* _TASK MATERIAL_:
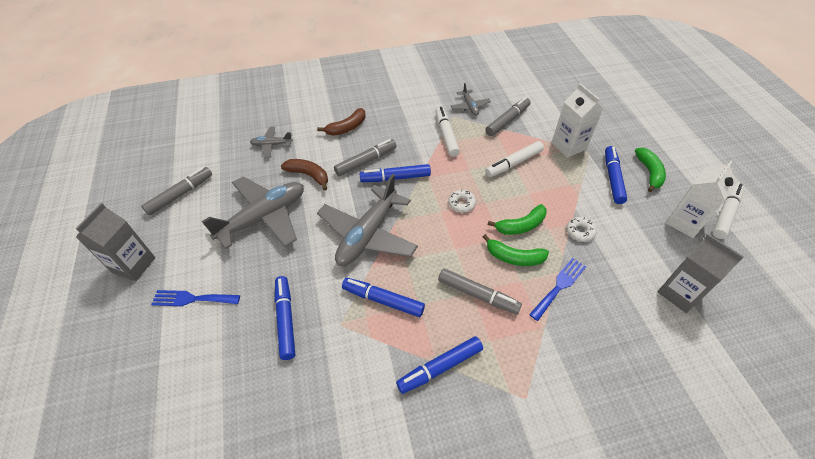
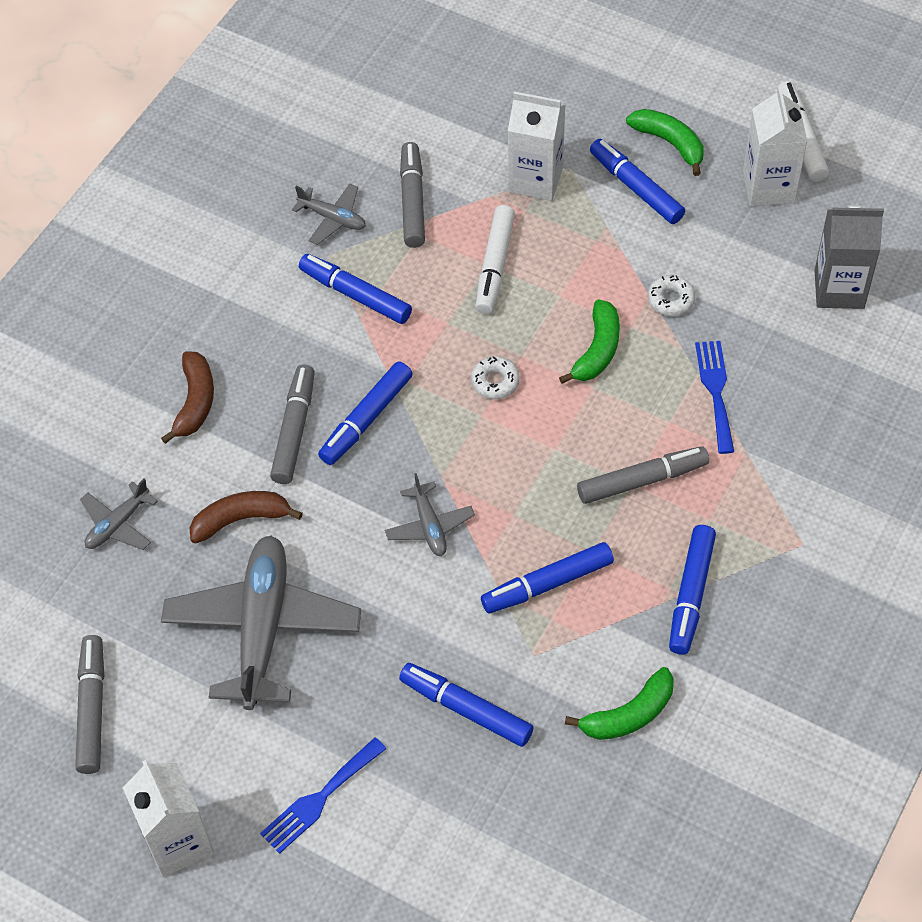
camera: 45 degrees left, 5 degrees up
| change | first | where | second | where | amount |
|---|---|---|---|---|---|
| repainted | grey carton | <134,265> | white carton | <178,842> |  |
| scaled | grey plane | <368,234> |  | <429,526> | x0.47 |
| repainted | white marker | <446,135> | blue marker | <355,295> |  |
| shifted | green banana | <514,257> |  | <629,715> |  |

...

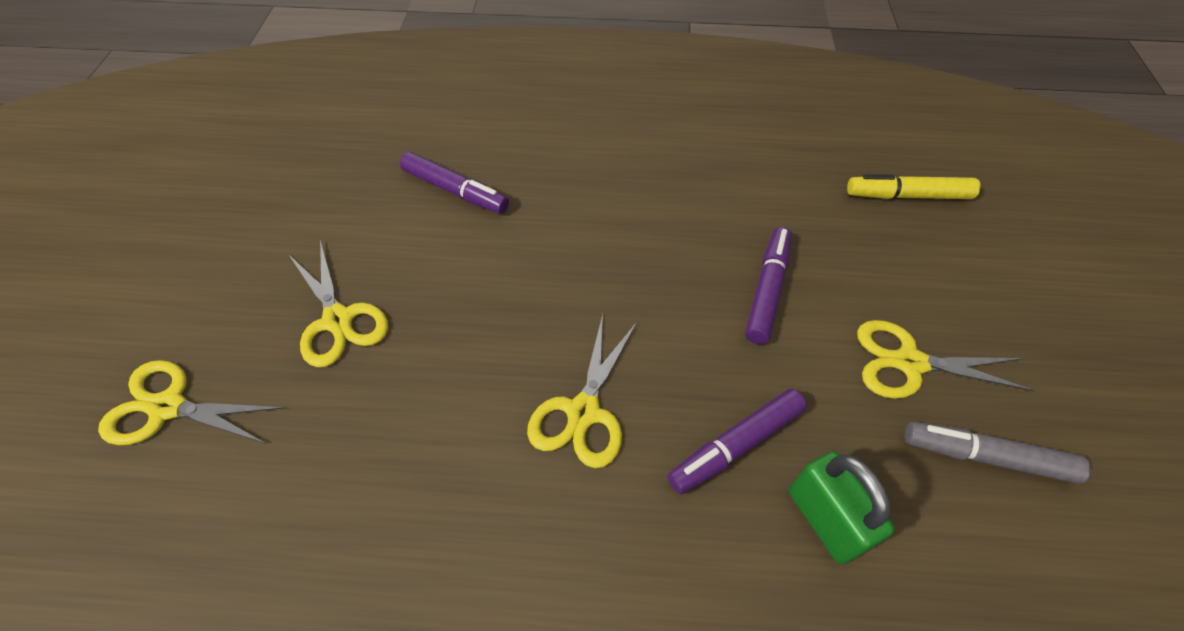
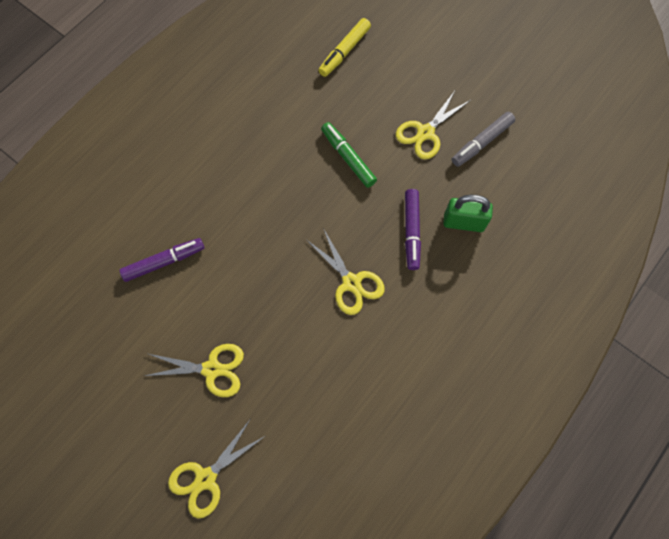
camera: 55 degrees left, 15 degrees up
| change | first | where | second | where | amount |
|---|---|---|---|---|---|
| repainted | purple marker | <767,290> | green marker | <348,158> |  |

* _GOAL OF THE EXERCISE_:
What are the lines, exactly as written above, from the line with "repainted | white" to the line with "shifted | green", both included? Output only those.

* _ANSWER TO THE EXERCISE_:
| repainted | white marker | <446,135> | blue marker | <355,295> |  |
| shifted | green banana | <514,257> |  | <629,715> |  |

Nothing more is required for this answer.